• _Goal_
Will you reproduce, word for word, the stretch from the start of the records through the line containing "purple arrow at", both ends included?

• _Input data_
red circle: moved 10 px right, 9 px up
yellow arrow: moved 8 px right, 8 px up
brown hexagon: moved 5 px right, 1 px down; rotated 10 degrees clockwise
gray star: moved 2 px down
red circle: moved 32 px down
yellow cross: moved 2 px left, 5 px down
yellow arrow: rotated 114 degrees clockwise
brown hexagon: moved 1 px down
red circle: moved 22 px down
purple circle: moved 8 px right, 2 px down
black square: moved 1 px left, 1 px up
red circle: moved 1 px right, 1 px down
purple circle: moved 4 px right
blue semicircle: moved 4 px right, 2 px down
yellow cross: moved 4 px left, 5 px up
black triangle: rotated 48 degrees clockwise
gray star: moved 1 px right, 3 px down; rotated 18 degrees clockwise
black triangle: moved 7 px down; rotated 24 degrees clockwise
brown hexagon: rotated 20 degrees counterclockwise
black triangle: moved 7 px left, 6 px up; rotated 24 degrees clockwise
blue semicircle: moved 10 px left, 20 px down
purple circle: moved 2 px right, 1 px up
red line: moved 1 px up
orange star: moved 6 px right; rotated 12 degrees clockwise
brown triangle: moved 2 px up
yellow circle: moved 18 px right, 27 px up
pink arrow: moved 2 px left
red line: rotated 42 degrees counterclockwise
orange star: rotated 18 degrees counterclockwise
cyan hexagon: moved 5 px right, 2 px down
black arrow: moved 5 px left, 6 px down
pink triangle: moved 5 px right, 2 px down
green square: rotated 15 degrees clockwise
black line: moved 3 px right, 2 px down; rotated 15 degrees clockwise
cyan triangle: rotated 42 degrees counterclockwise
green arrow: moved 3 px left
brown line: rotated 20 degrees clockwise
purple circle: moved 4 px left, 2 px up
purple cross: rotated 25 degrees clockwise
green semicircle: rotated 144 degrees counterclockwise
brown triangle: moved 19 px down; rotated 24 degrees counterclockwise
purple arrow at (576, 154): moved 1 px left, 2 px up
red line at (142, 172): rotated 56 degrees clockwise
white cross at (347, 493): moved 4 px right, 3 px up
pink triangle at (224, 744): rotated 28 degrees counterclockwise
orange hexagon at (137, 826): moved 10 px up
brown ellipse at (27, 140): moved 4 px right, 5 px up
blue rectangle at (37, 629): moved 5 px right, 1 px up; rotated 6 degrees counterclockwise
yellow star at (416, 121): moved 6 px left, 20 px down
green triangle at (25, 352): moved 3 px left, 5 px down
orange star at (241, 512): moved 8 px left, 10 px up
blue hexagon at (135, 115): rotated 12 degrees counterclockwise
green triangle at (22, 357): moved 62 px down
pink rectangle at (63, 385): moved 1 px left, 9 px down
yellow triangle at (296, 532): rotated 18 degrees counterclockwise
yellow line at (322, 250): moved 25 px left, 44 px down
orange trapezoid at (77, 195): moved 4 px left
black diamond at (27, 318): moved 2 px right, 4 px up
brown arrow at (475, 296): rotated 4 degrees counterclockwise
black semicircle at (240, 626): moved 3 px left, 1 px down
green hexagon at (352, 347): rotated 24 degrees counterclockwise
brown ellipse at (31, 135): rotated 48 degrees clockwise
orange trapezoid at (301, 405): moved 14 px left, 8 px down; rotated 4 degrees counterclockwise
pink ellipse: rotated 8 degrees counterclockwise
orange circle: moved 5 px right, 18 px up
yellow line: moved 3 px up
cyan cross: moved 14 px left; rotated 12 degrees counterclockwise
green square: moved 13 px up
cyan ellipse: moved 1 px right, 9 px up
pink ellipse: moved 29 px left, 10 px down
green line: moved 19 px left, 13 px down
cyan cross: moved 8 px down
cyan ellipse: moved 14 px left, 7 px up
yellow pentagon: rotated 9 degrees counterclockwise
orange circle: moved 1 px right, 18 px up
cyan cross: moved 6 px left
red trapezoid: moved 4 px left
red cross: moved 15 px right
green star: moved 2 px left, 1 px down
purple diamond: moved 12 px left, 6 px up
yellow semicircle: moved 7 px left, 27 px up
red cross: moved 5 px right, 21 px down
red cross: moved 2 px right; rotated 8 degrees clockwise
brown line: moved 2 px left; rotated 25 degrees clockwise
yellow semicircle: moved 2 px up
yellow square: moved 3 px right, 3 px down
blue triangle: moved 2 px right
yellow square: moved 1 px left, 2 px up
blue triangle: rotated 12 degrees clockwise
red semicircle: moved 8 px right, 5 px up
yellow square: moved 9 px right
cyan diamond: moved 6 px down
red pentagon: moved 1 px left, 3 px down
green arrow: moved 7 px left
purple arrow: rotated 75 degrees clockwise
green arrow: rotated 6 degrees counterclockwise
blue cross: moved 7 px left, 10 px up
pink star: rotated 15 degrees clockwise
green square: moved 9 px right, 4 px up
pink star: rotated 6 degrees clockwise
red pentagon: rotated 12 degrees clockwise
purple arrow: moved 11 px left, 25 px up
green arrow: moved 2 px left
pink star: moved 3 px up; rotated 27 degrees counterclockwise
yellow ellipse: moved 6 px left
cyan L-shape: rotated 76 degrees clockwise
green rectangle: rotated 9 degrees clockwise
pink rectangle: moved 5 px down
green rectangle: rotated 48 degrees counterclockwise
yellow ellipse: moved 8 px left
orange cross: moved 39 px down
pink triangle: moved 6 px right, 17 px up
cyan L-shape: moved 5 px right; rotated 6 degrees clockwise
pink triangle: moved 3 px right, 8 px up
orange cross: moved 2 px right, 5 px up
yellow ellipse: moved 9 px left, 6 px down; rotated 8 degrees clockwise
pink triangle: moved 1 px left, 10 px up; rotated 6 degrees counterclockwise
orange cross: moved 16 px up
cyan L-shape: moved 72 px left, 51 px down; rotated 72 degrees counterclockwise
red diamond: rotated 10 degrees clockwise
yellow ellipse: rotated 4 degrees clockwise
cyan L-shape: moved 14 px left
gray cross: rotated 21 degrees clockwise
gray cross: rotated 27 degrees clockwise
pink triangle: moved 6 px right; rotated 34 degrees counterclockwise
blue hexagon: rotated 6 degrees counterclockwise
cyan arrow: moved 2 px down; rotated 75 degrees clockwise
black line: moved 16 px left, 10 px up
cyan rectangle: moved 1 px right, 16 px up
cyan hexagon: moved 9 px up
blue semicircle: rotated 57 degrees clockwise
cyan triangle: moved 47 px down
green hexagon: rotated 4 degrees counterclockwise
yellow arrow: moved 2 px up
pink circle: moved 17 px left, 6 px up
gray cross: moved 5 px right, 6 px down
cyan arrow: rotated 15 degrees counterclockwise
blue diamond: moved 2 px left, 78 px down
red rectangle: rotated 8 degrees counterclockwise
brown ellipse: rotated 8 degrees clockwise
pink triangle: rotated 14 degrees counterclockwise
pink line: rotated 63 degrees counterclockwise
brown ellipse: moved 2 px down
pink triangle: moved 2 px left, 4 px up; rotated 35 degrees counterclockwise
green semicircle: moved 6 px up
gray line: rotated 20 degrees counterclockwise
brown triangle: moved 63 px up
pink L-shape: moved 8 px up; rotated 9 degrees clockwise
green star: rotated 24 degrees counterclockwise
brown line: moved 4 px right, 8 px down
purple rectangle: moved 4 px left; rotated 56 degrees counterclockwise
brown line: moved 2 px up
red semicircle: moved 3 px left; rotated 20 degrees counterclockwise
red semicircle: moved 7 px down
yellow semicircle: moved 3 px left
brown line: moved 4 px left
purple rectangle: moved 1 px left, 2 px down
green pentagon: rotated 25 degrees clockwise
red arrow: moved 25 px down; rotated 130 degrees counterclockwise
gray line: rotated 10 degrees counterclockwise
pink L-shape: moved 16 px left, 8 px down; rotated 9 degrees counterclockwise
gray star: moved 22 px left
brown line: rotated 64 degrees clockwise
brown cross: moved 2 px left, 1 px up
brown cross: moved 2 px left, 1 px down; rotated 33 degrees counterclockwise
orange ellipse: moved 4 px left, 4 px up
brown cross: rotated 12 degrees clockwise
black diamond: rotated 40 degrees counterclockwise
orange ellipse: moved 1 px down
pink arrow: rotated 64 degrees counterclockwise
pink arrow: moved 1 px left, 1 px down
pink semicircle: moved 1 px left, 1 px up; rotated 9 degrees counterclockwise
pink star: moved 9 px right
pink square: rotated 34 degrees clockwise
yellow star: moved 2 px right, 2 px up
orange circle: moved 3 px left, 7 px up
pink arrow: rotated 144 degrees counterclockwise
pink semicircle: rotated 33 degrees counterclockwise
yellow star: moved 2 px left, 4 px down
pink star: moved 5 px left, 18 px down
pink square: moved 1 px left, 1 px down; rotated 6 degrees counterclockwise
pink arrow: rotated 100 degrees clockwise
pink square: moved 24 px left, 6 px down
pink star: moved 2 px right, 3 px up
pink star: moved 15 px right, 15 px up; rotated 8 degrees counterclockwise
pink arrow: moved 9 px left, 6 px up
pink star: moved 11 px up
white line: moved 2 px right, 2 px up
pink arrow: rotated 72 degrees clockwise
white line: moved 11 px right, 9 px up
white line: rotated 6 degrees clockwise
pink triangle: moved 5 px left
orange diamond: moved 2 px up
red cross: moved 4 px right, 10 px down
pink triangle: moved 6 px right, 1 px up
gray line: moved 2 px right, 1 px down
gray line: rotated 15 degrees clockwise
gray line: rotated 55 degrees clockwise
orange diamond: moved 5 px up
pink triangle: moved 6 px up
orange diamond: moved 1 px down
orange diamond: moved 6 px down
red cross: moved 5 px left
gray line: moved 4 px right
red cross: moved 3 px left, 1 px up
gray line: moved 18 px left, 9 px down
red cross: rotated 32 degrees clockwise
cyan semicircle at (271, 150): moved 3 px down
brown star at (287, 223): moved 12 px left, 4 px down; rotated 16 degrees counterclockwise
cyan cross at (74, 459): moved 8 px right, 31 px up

• _Full output_
red circle: moved 10 px right, 9 px up
yellow arrow: moved 8 px right, 8 px up
brown hexagon: moved 5 px right, 1 px down; rotated 10 degrees clockwise
gray star: moved 2 px down
red circle: moved 32 px down
yellow cross: moved 2 px left, 5 px down
yellow arrow: rotated 114 degrees clockwise
brown hexagon: moved 1 px down
red circle: moved 22 px down
purple circle: moved 8 px right, 2 px down
black square: moved 1 px left, 1 px up
red circle: moved 1 px right, 1 px down
purple circle: moved 4 px right
blue semicircle: moved 4 px right, 2 px down
yellow cross: moved 4 px left, 5 px up
black triangle: rotated 48 degrees clockwise
gray star: moved 1 px right, 3 px down; rotated 18 degrees clockwise
black triangle: moved 7 px down; rotated 24 degrees clockwise
brown hexagon: rotated 20 degrees counterclockwise
black triangle: moved 7 px left, 6 px up; rotated 24 degrees clockwise
blue semicircle: moved 10 px left, 20 px down
purple circle: moved 2 px right, 1 px up
red line: moved 1 px up
orange star: moved 6 px right; rotated 12 degrees clockwise
brown triangle: moved 2 px up
yellow circle: moved 18 px right, 27 px up
pink arrow: moved 2 px left
red line: rotated 42 degrees counterclockwise
orange star: rotated 18 degrees counterclockwise
cyan hexagon: moved 5 px right, 2 px down
black arrow: moved 5 px left, 6 px down
pink triangle: moved 5 px right, 2 px down
green square: rotated 15 degrees clockwise
black line: moved 3 px right, 2 px down; rotated 15 degrees clockwise
cyan triangle: rotated 42 degrees counterclockwise
green arrow: moved 3 px left
brown line: rotated 20 degrees clockwise
purple circle: moved 4 px left, 2 px up
purple cross: rotated 25 degrees clockwise
green semicircle: rotated 144 degrees counterclockwise
brown triangle: moved 19 px down; rotated 24 degrees counterclockwise
purple arrow at (576, 154): moved 1 px left, 2 px up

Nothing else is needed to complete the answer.